◆ **Work instructions**
Exercise in exact copying: restate word for word only the lines below from the one containing "building: none -> [99,281,173,371]" through the one containing "building: [195,361,335,498] -> none", omitting any pictures.

◆ **Supplied data**
##########

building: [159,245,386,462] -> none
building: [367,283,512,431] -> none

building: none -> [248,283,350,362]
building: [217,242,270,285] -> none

##########

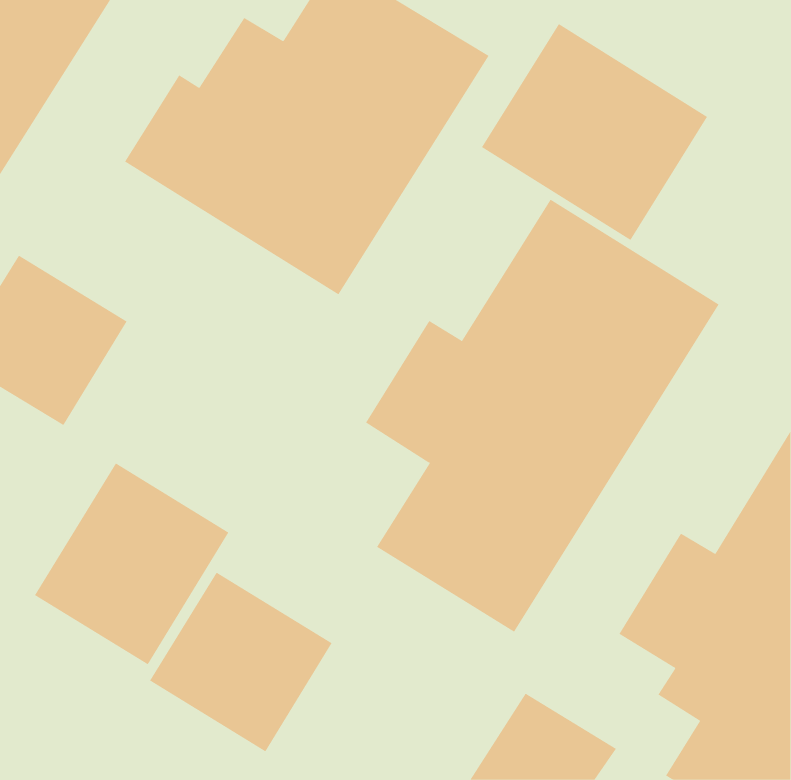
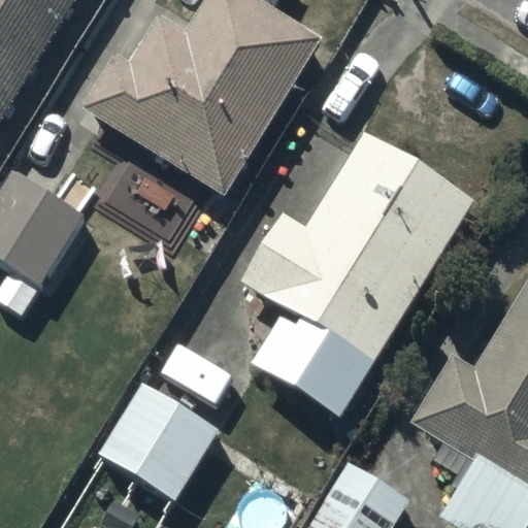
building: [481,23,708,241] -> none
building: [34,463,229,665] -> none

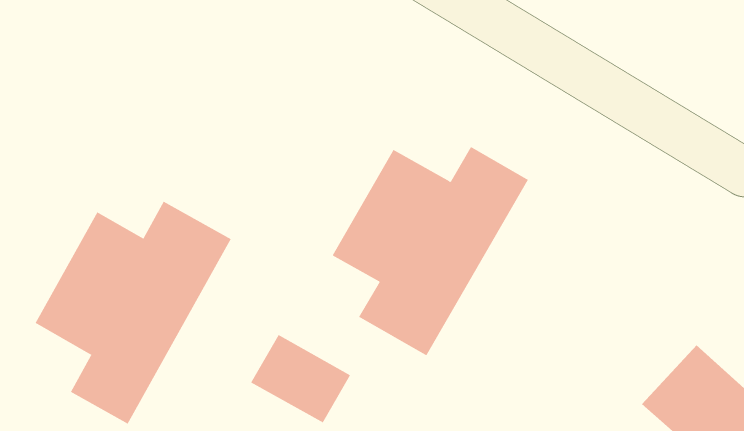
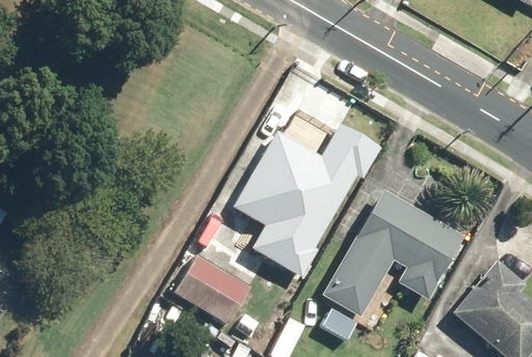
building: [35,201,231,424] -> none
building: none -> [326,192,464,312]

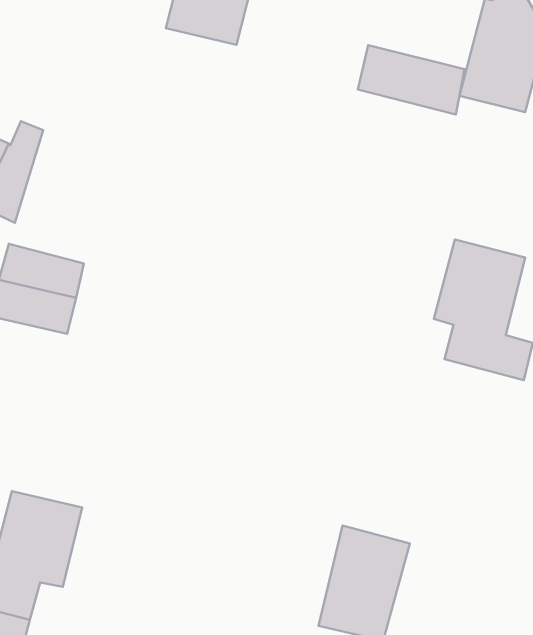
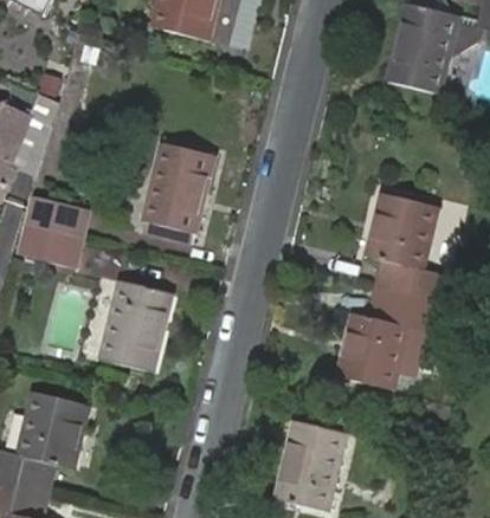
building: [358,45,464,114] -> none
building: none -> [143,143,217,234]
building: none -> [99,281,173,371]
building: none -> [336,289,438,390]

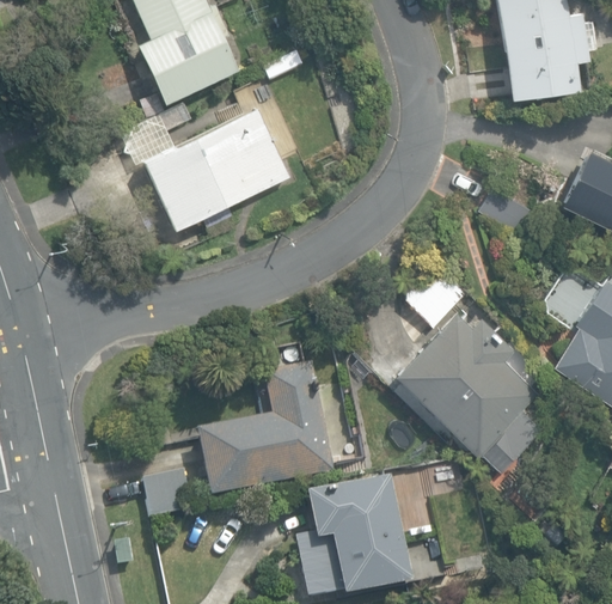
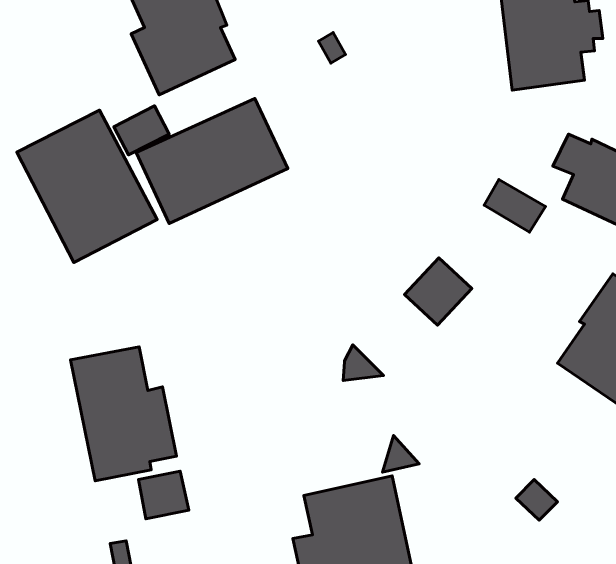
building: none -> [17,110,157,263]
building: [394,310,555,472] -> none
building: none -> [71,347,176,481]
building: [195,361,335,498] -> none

##########

◆ **Task answer**
building: none -> [99,281,173,371]
building: none -> [336,289,438,390]

building: none -> [17,110,157,263]
building: [394,310,555,472] -> none
building: none -> [71,347,176,481]
building: [195,361,335,498] -> none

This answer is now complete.